# EXERCISE DESCRIPTION
For the entries below, print exactly the lines between the line holding "SW2: none -> switch (VA, VMID)" and the line holding "V1: AC 100mV", inclusive, and nothing else.

# DATASET EXTRACT
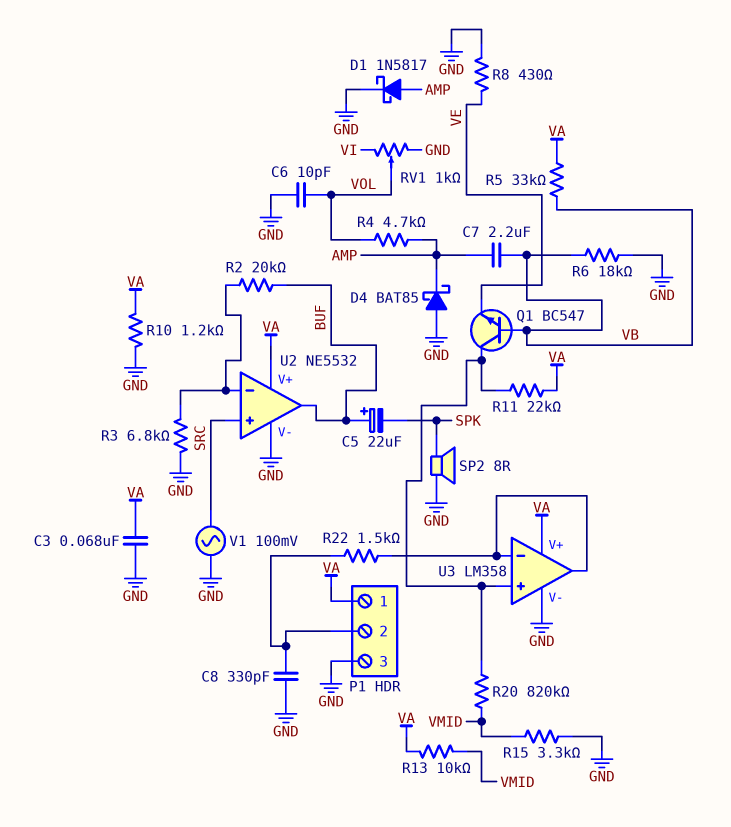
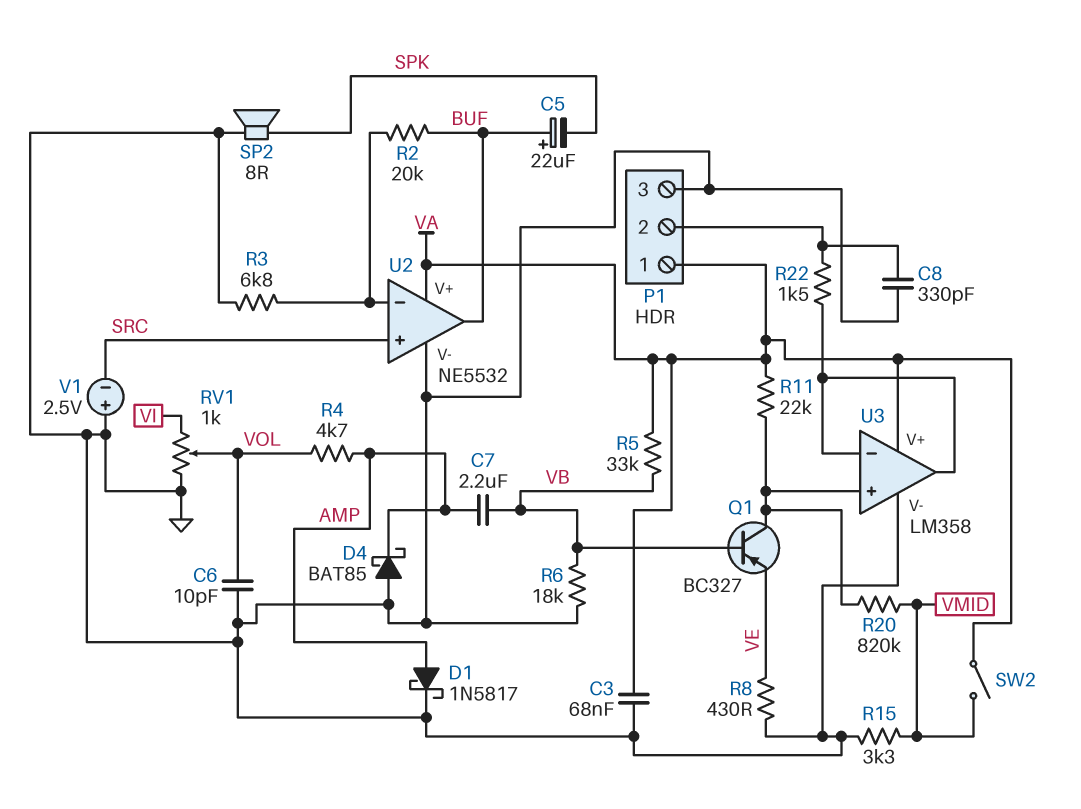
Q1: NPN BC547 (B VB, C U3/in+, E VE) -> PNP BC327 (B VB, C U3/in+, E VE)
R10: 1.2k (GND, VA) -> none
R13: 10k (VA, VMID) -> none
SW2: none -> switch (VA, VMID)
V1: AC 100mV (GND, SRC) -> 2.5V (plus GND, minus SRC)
--
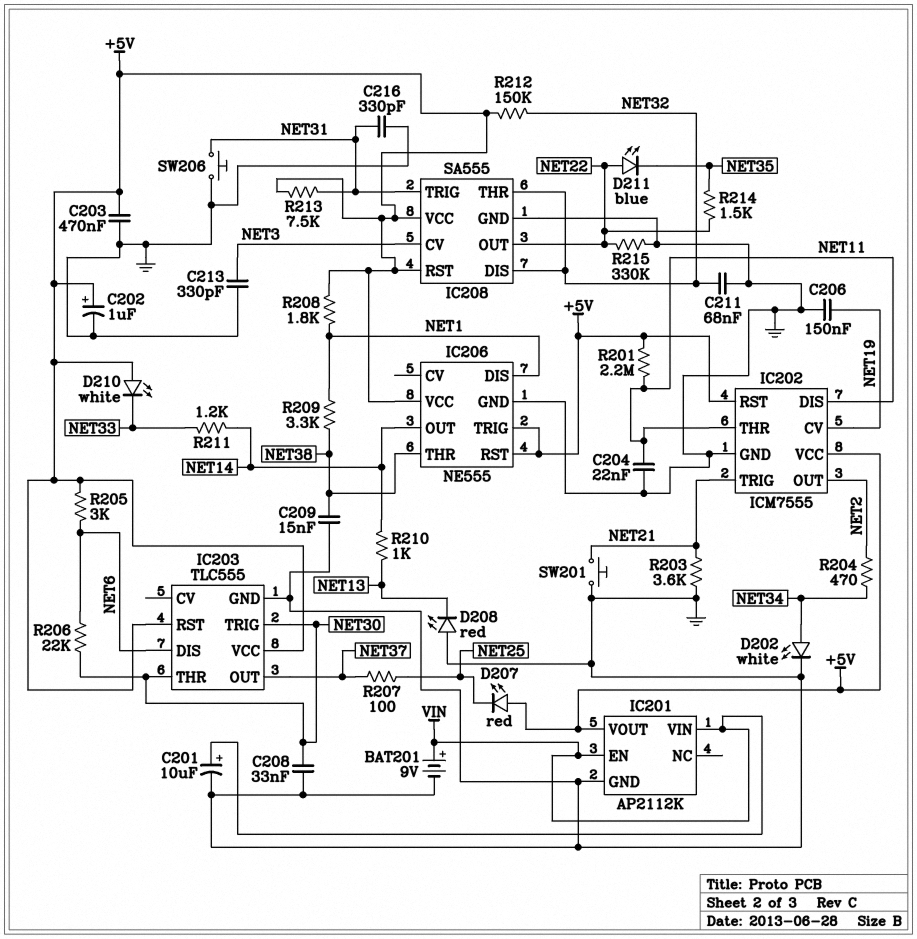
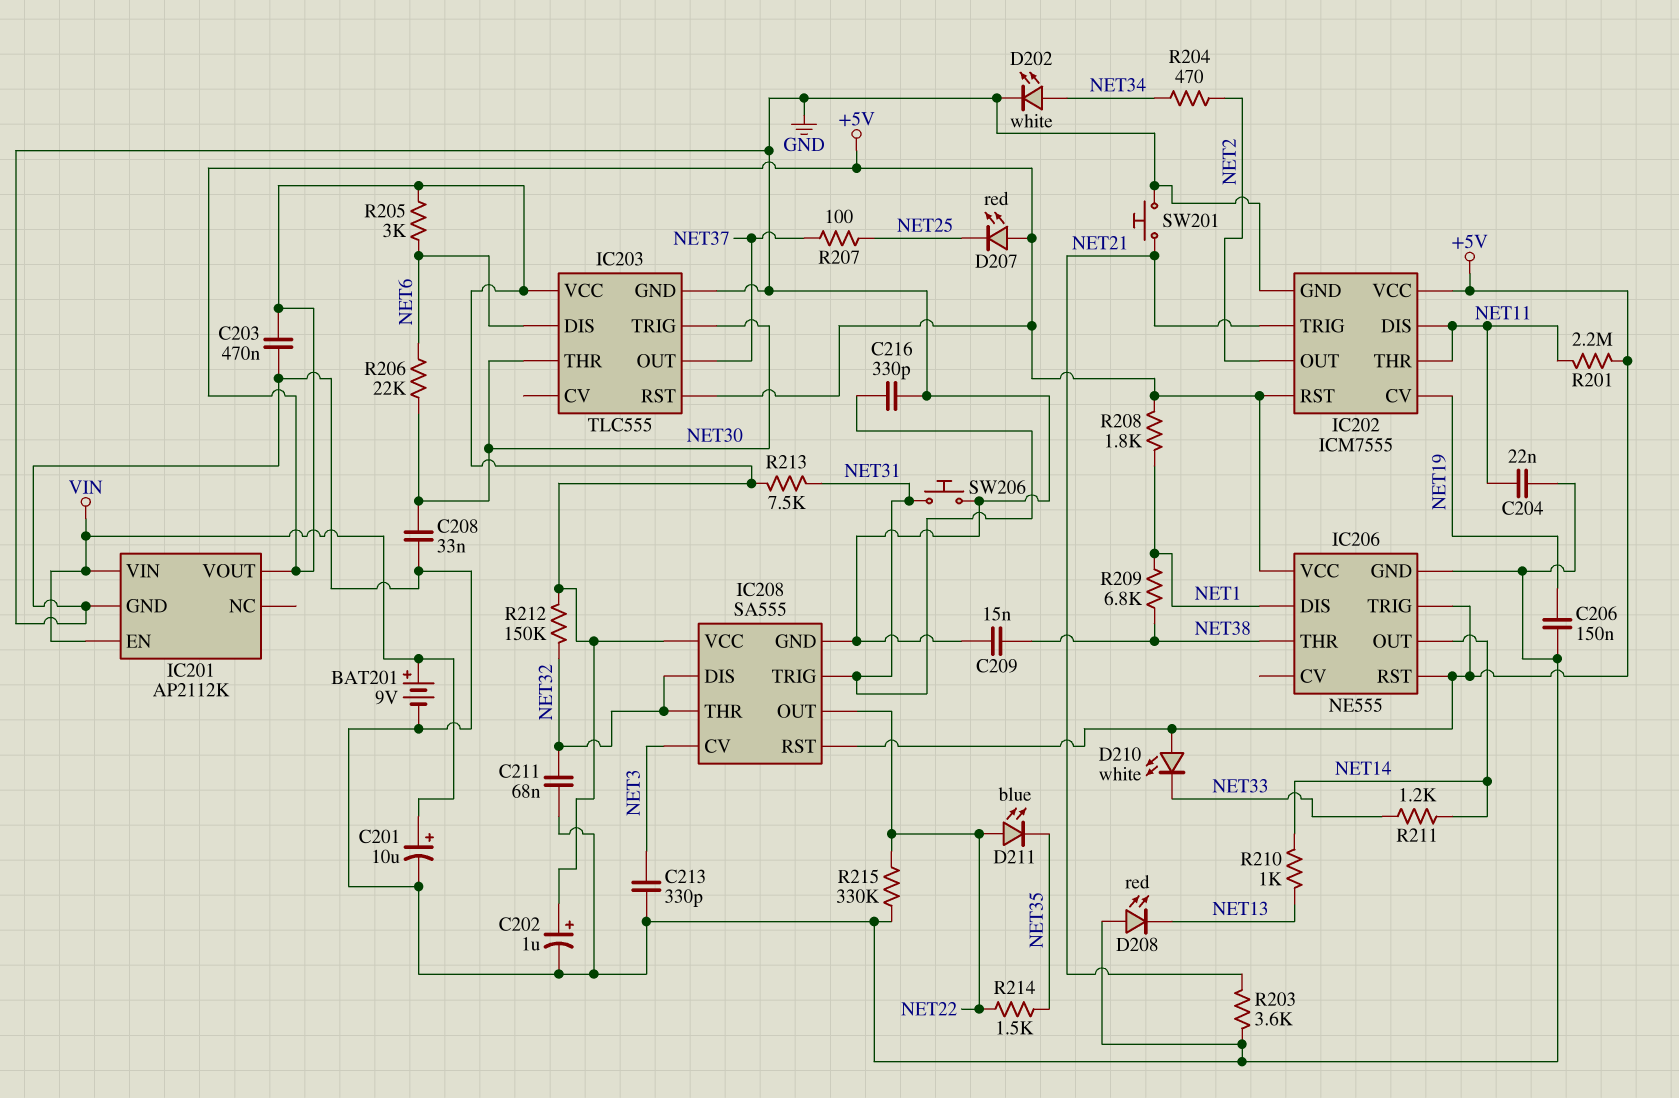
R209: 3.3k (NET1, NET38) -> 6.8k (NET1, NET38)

# SOLUTION FOR THIS EXERCISE
SW2: none -> switch (VA, VMID)
V1: AC 100mV (GND, SRC) -> 2.5V (plus GND, minus SRC)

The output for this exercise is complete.